#### Exercise aim
When you transcribe the listing, keep each line exact and drop the pictures.

#### Source material
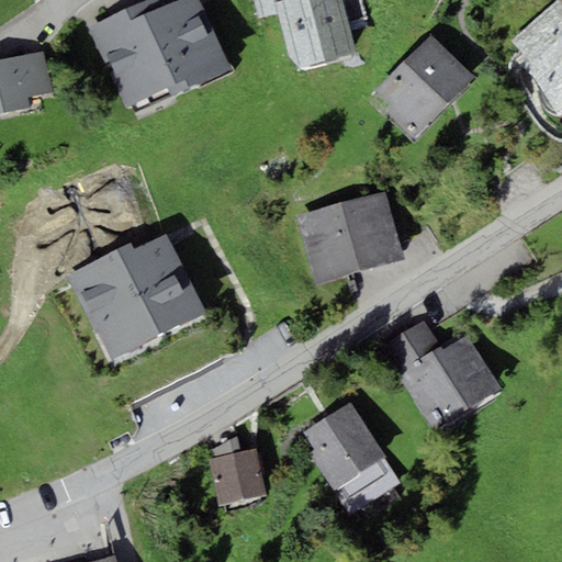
[(126,108),(169,89),(172,97),(233,69),(201,0),(179,0),(163,8),(158,0),(148,0),(90,26),(126,108)]
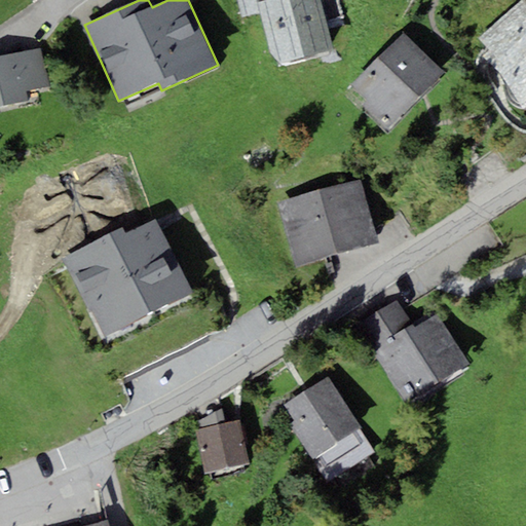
[(237,0),(243,16),(260,12),(258,3),(269,0),(237,0)]
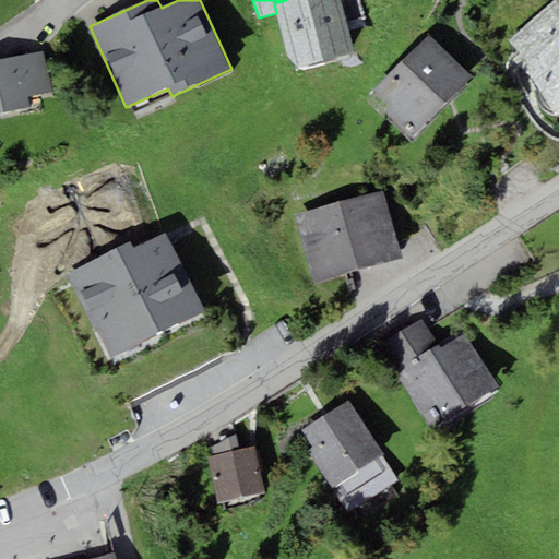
[(355,52),(340,0),(286,0),(274,3),(276,13),(288,57),(299,68),(355,52)]
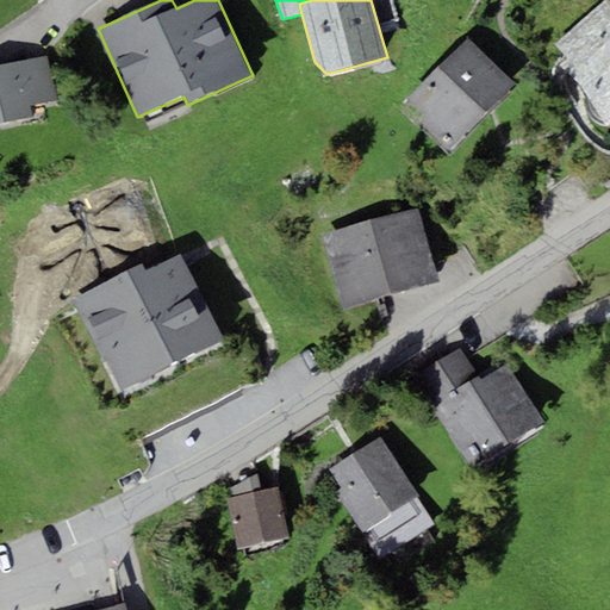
[(609,118),(609,0),(604,0),(558,44),(568,56),(560,64),(609,118)]
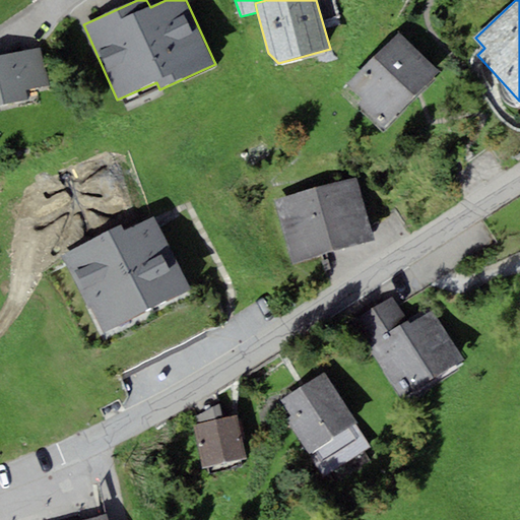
[(385,127),(441,71),(399,30),(347,82),(364,99),(360,103),(385,127)]
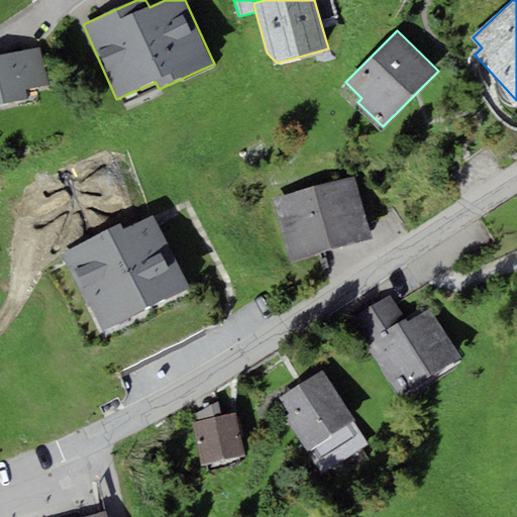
[(43,46),(0,56),(0,105),(29,99),(27,88),(52,83),(43,46)]
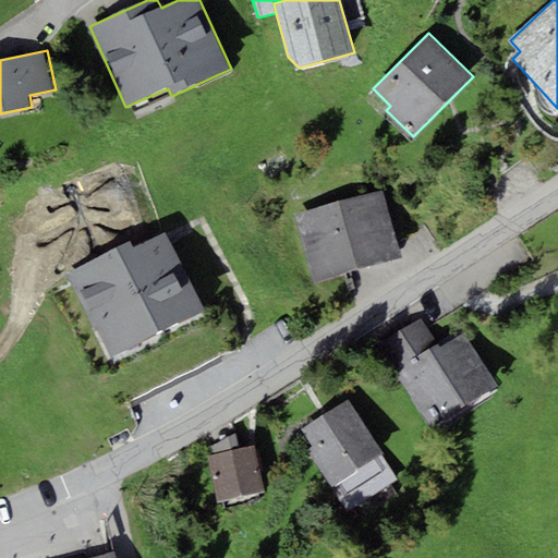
[(294,216),(314,282),(402,257),(384,191),(294,216)]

#### Result of this exercise
[(126,108),(169,89),(172,97),(233,69),(201,0),(179,0),(163,8),(158,0),(148,0),(90,26),(126,108)]
[(237,0),(243,16),(260,12),(258,3),(269,0),(237,0)]
[(355,52),(340,0),(286,0),(274,3),(276,13),(288,57),(299,68),(355,52)]
[(609,118),(609,0),(604,0),(558,44),(568,56),(560,64),(609,118)]
[(385,127),(441,71),(399,30),(347,82),(364,99),(360,103),(385,127)]
[(43,46),(0,56),(0,105),(29,99),(27,88),(52,83),(43,46)]
[(294,216),(314,282),(402,257),(384,191),(294,216)]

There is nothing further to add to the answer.